*EXERCISE DIRECTIONS*
Identify every line in the records below that contains the word "none", and copy each of those lines.

══ INFORMATION

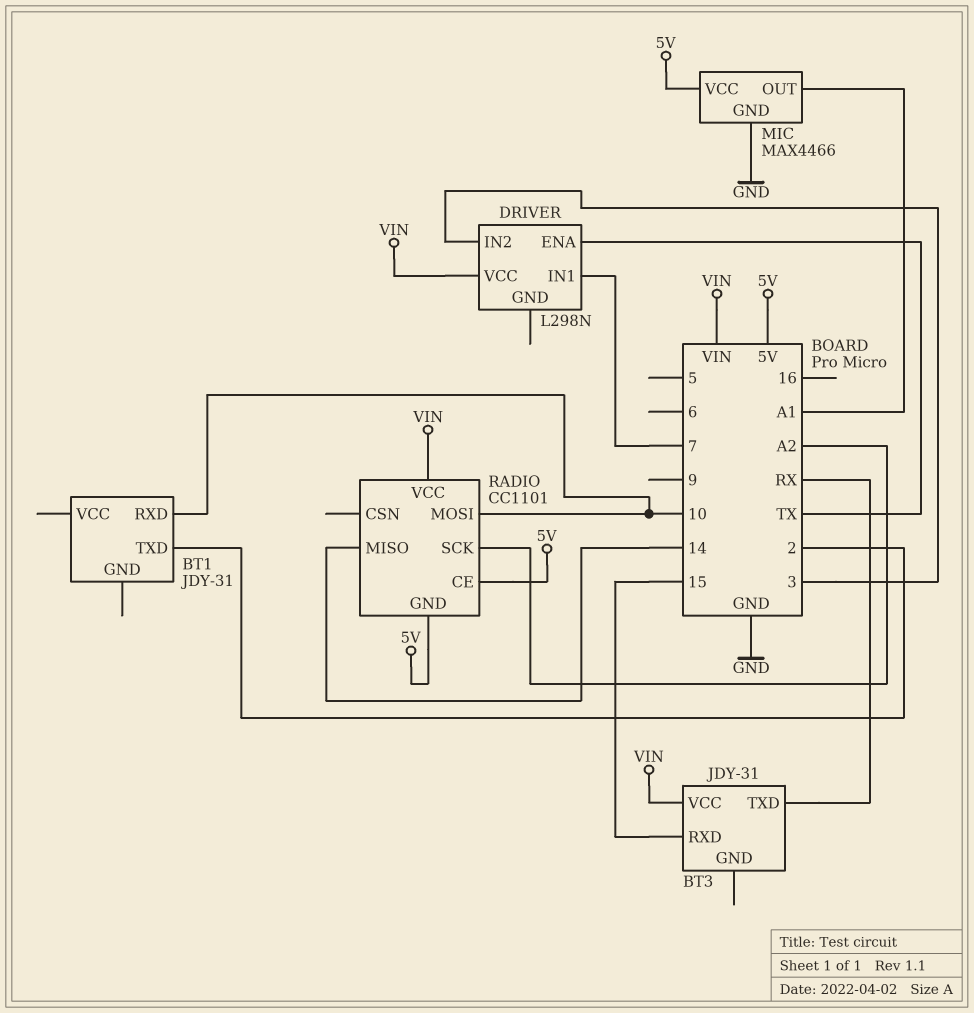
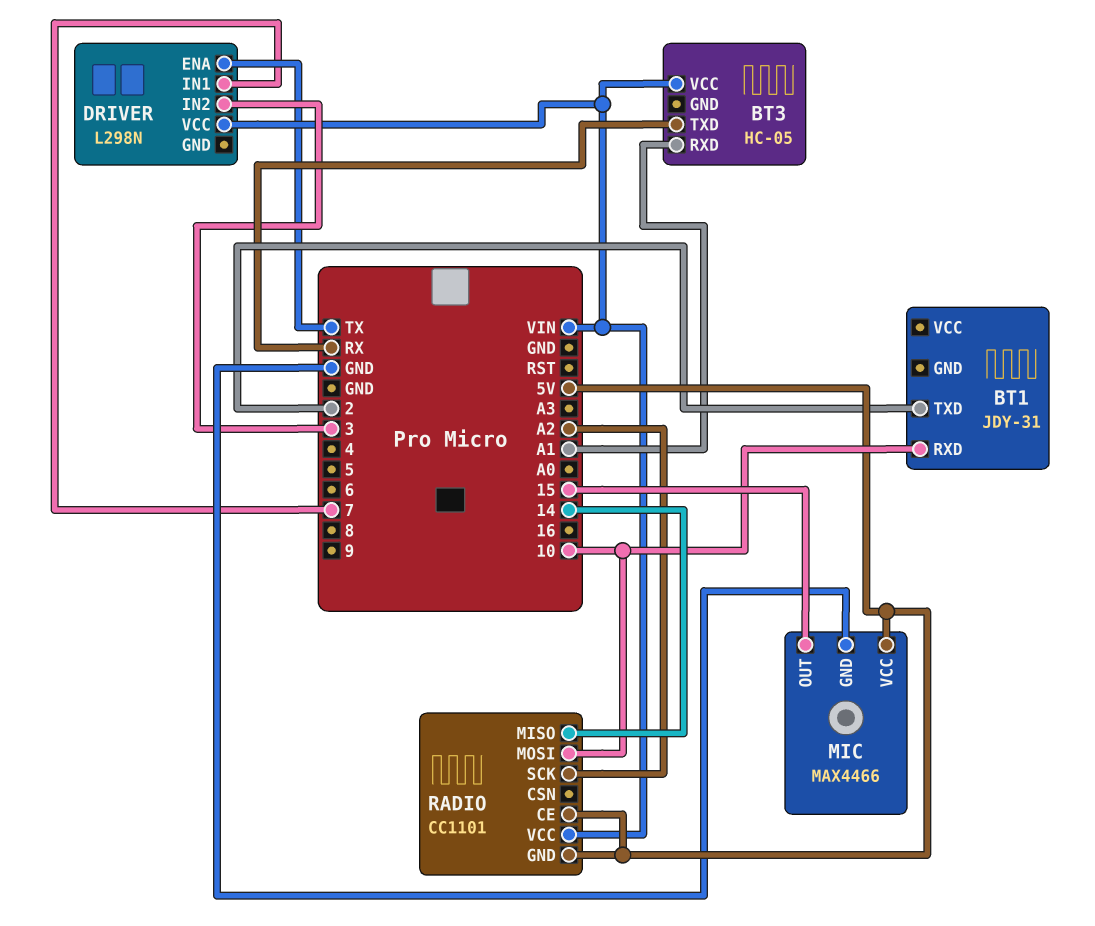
BT3: JDY-31 -> HC-05
BT3 pin RXD: 15 -> A1
MIC pin OUT: A1 -> 15

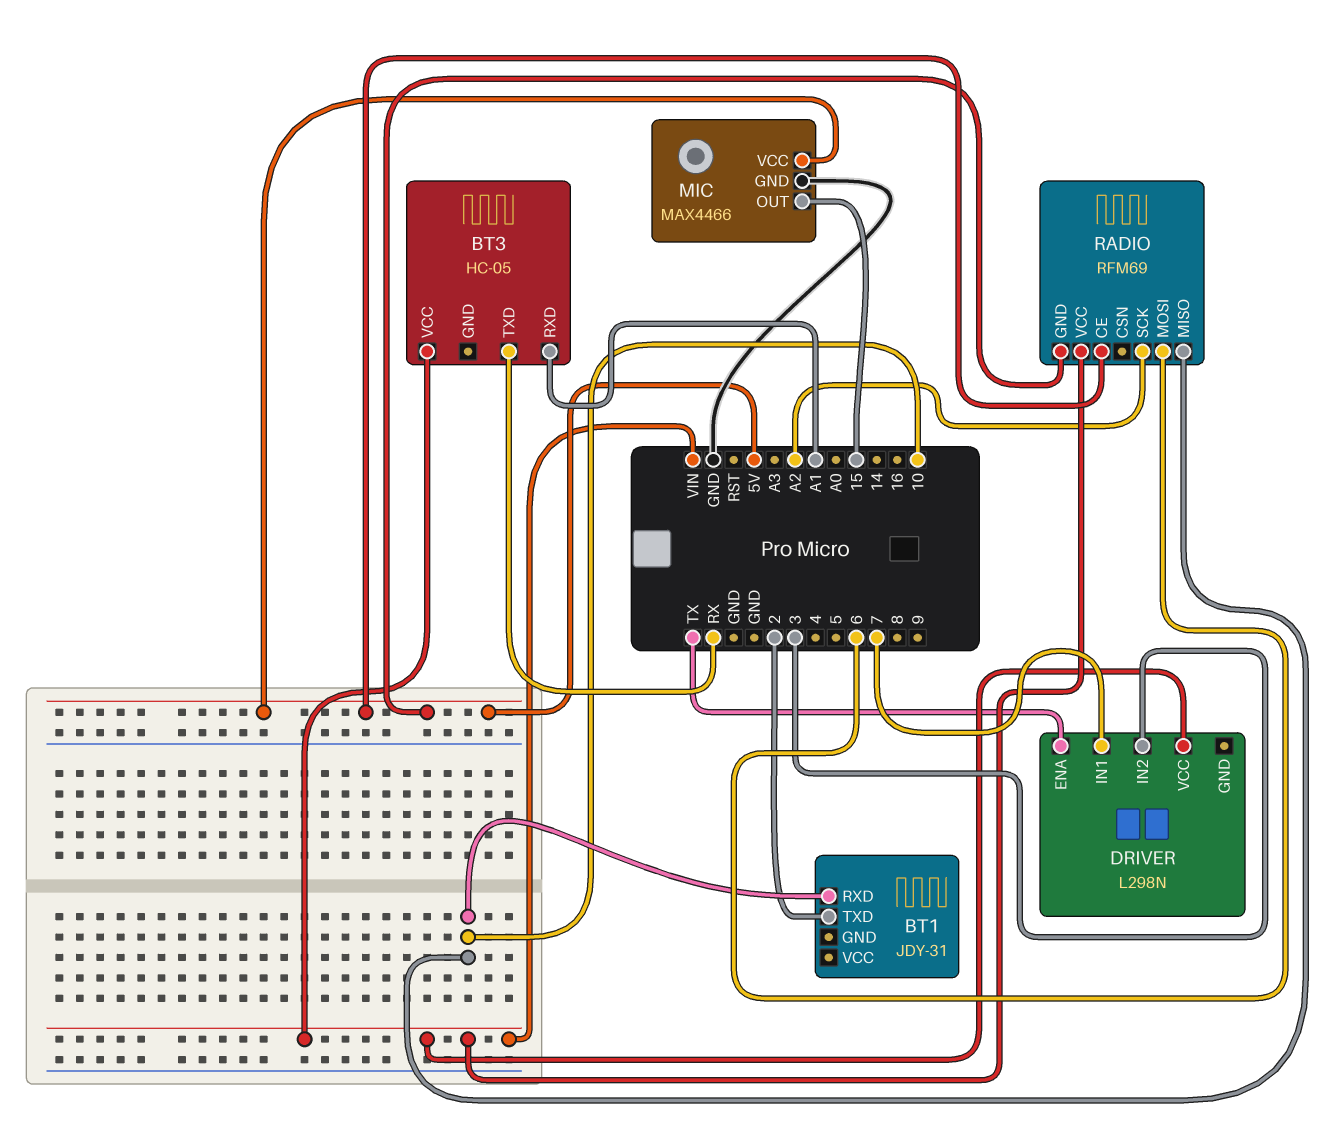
RADIO: CC1101 -> RFM69
RADIO pin MISO: 14 -> 10
RADIO pin MOSI: 10 -> 6

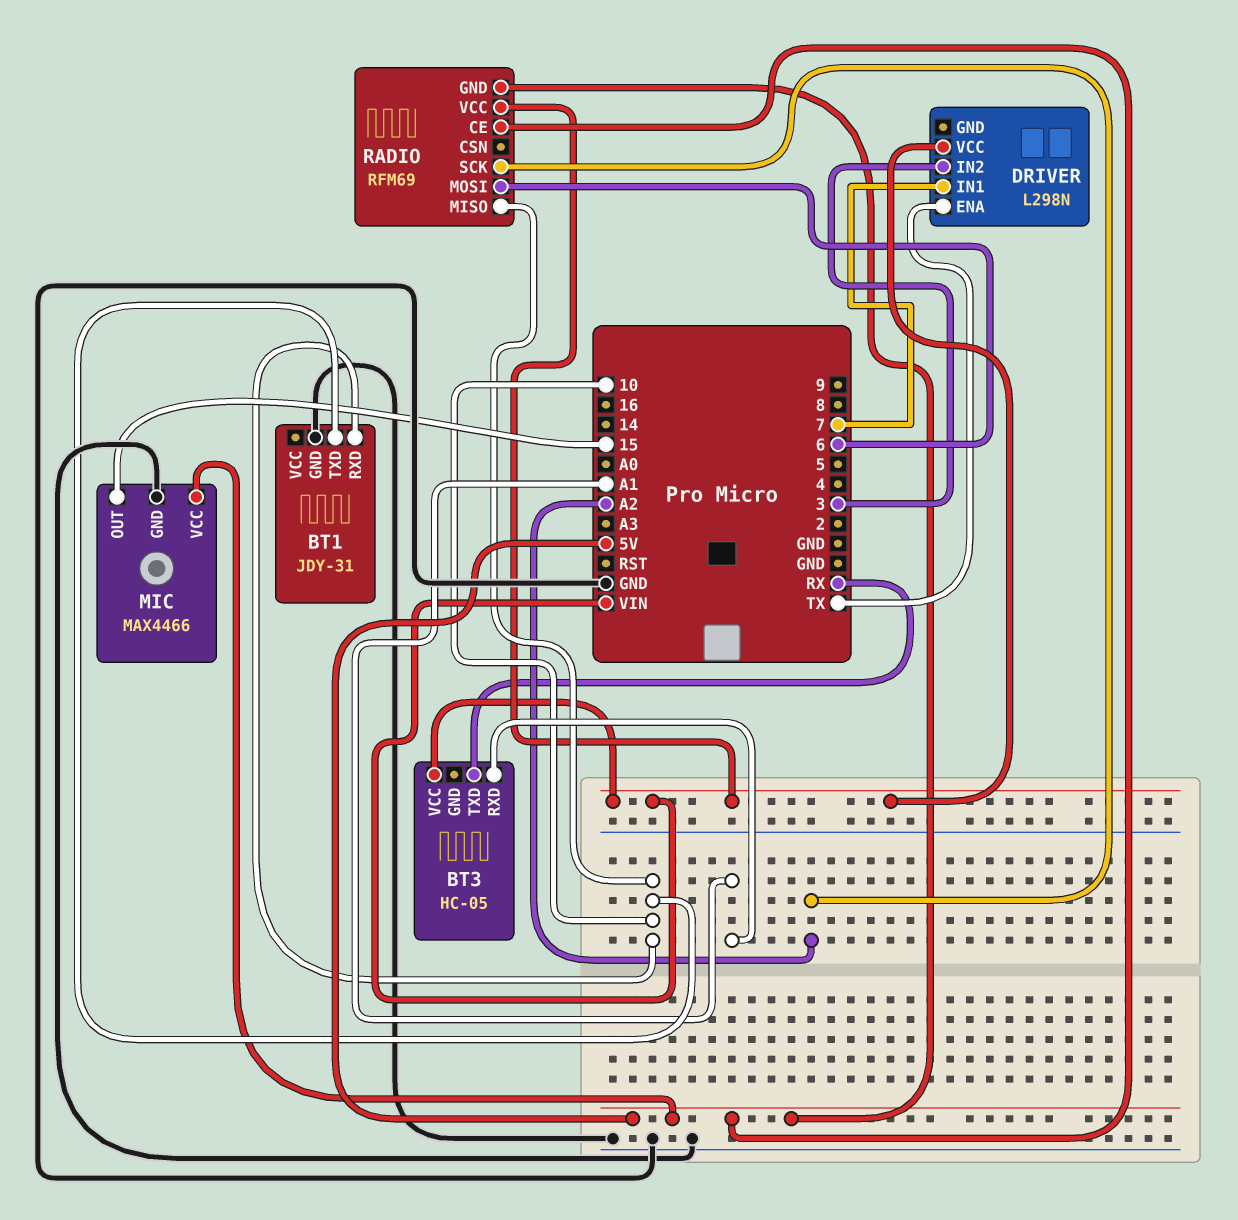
BT1 pin GND: none -> GND
BT1 pin TXD: 2 -> 10

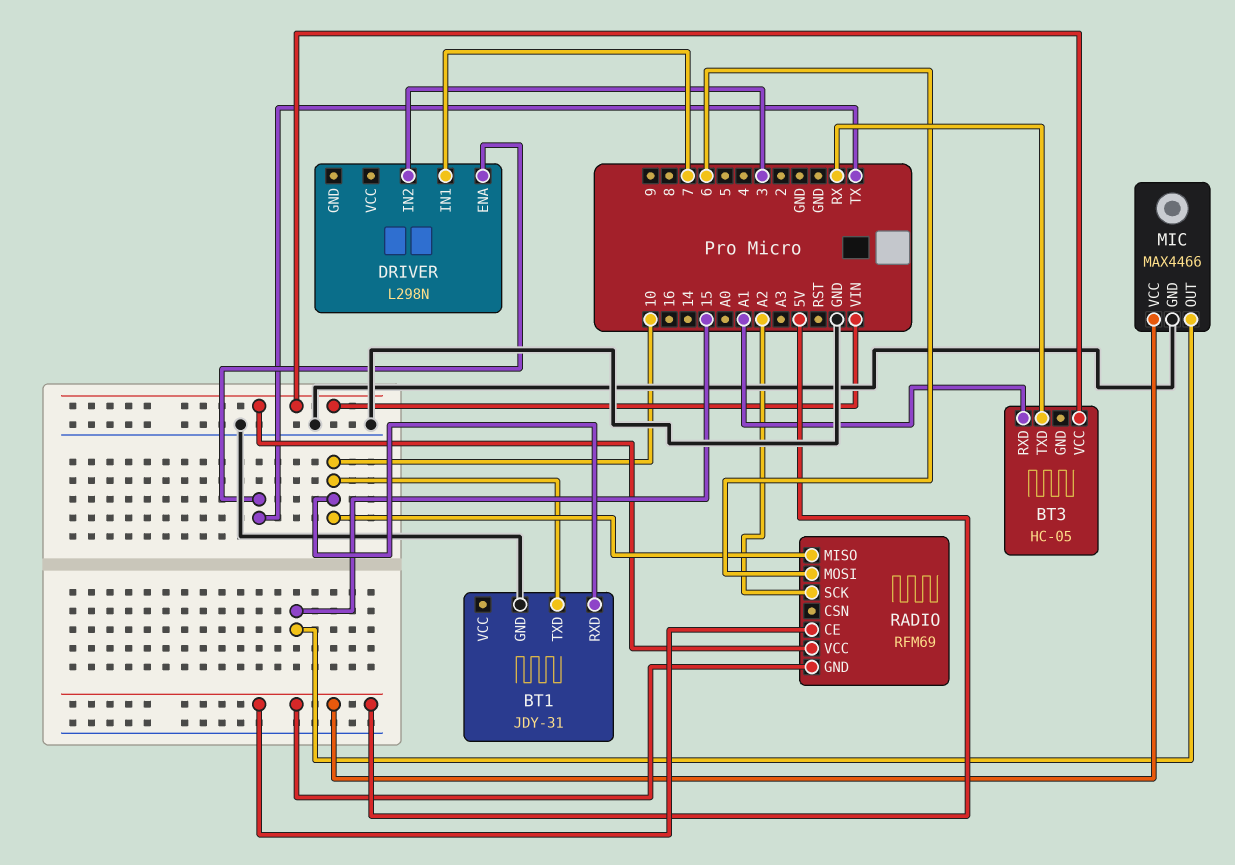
DRIVER pin VCC: VIN -> none

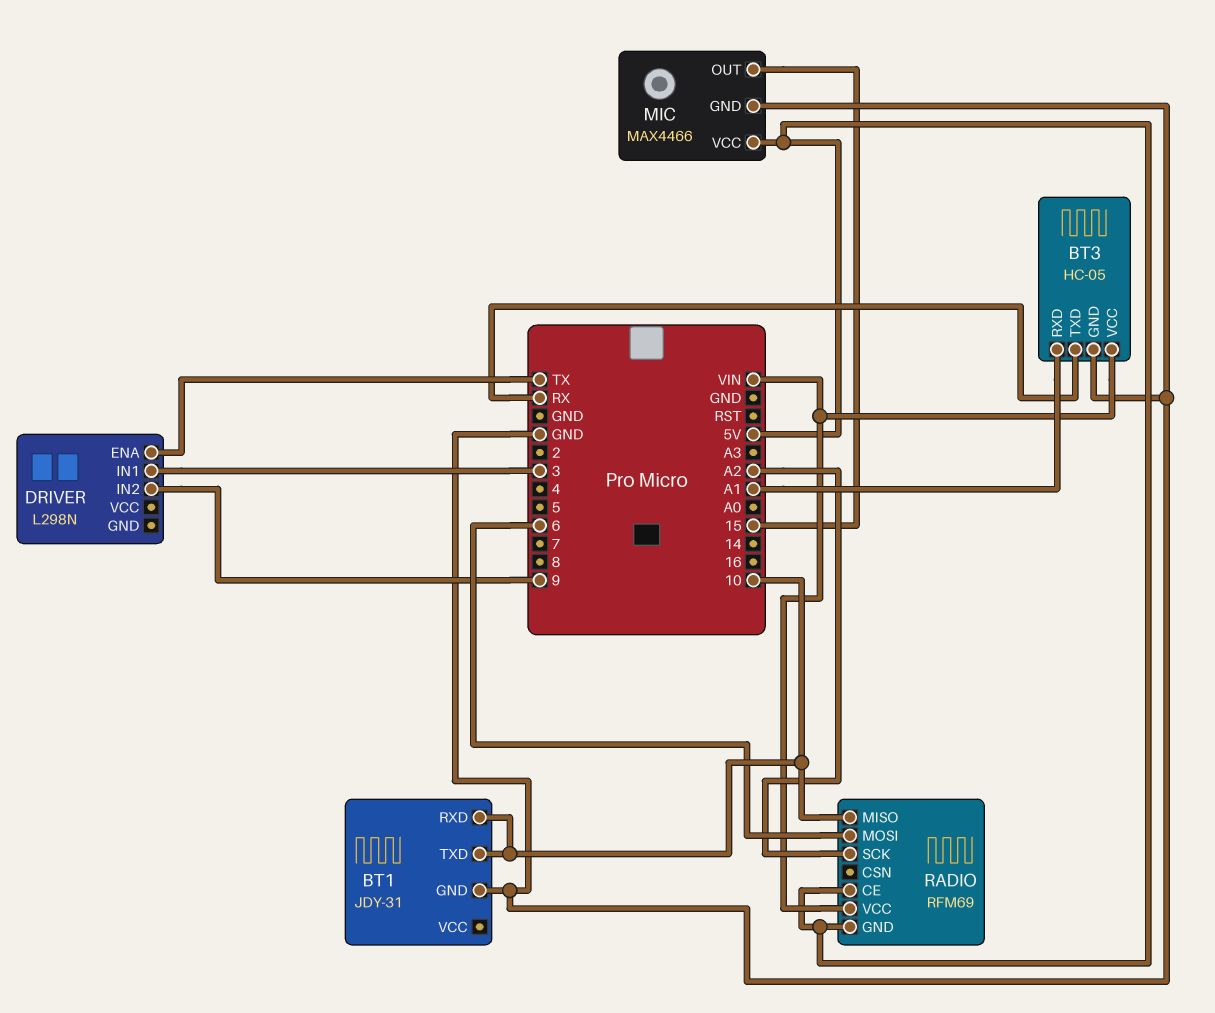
BT3 pin GND: none -> GND
DRIVER pin IN1: 7 -> 3
DRIVER pin IN2: 3 -> 9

════

*RESPONSE BOX*
BT1 pin GND: none -> GND
DRIVER pin VCC: VIN -> none
BT3 pin GND: none -> GND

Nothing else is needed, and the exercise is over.